◆ **What to produce**: Could you print only the lines from the one containing "toy truck in" through the end of the listing below, unchanged?

◆ **Information provided**:
━━━

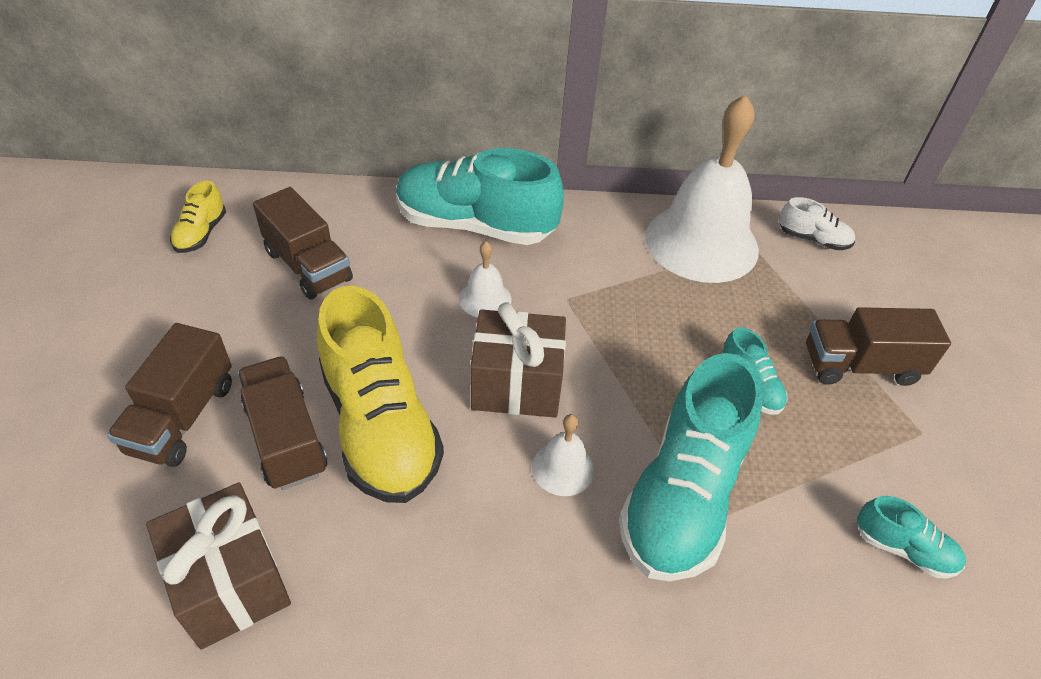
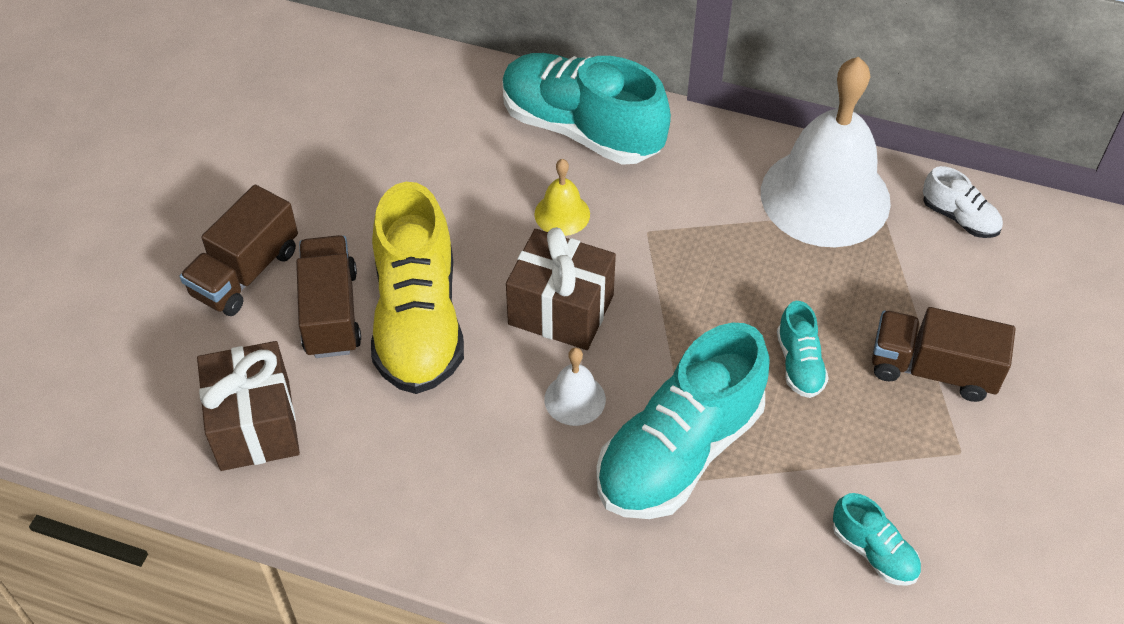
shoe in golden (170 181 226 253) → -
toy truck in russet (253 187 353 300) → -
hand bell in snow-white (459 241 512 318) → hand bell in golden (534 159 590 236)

━━━

◆ **Result for this exercise**:
toy truck in russet (253 187 353 300) → -
hand bell in snow-white (459 241 512 318) → hand bell in golden (534 159 590 236)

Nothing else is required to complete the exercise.